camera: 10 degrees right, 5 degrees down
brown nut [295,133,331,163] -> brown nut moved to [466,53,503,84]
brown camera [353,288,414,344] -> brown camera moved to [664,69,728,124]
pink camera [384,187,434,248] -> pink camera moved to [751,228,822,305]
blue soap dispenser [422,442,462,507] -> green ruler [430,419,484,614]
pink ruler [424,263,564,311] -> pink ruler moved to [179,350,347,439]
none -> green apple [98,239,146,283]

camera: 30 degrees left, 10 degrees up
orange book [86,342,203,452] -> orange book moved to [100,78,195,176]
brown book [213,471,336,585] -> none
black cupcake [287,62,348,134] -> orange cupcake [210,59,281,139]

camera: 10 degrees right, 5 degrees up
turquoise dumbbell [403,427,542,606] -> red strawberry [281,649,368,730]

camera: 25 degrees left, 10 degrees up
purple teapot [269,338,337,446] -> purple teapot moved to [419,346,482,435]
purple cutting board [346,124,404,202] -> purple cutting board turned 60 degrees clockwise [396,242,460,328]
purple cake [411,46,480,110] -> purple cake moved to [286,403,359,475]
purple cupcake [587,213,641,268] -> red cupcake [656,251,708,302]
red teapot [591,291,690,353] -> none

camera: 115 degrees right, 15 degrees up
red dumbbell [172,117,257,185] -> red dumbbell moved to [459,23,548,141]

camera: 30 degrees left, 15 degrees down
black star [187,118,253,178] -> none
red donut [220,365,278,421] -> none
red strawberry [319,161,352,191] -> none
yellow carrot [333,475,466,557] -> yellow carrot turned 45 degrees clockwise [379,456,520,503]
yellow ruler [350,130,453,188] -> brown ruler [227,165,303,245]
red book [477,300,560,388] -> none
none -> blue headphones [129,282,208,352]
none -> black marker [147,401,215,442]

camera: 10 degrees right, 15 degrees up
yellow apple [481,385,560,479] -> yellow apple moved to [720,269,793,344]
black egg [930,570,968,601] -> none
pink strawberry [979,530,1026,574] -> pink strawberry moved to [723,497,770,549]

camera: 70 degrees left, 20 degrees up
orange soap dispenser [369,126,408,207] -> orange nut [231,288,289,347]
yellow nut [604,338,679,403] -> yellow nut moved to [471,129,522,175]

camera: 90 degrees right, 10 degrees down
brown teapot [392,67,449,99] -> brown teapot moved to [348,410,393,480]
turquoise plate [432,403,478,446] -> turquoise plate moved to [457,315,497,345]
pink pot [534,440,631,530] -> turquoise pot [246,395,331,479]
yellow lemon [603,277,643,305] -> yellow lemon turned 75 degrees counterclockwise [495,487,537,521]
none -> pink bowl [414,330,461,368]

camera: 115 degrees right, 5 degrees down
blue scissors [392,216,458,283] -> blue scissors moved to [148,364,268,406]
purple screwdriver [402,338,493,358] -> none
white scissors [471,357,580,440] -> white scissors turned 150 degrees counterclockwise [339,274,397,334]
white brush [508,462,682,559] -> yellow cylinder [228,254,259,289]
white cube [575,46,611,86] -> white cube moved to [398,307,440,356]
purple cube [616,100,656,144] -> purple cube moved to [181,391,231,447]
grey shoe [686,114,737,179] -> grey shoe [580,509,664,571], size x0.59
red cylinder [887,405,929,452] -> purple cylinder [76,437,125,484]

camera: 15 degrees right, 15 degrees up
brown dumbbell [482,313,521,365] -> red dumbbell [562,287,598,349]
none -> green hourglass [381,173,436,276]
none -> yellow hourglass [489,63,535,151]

• [THE TASK]: Everything from the line containing "none -> pink bowl [414,330,461,368]" through the final line above must be copied exactly, with both ends kept.

• [YOUR RESPONSE]:
none -> pink bowl [414,330,461,368]

camera: 115 degrees right, 5 degrees down
blue scissors [392,216,458,283] -> blue scissors moved to [148,364,268,406]
purple screwdriver [402,338,493,358] -> none
white scissors [471,357,580,440] -> white scissors turned 150 degrees counterclockwise [339,274,397,334]
white brush [508,462,682,559] -> yellow cylinder [228,254,259,289]
white cube [575,46,611,86] -> white cube moved to [398,307,440,356]
purple cube [616,100,656,144] -> purple cube moved to [181,391,231,447]
grey shoe [686,114,737,179] -> grey shoe [580,509,664,571], size x0.59
red cylinder [887,405,929,452] -> purple cylinder [76,437,125,484]

camera: 15 degrees right, 15 degrees up
brown dumbbell [482,313,521,365] -> red dumbbell [562,287,598,349]
none -> green hourglass [381,173,436,276]
none -> yellow hourglass [489,63,535,151]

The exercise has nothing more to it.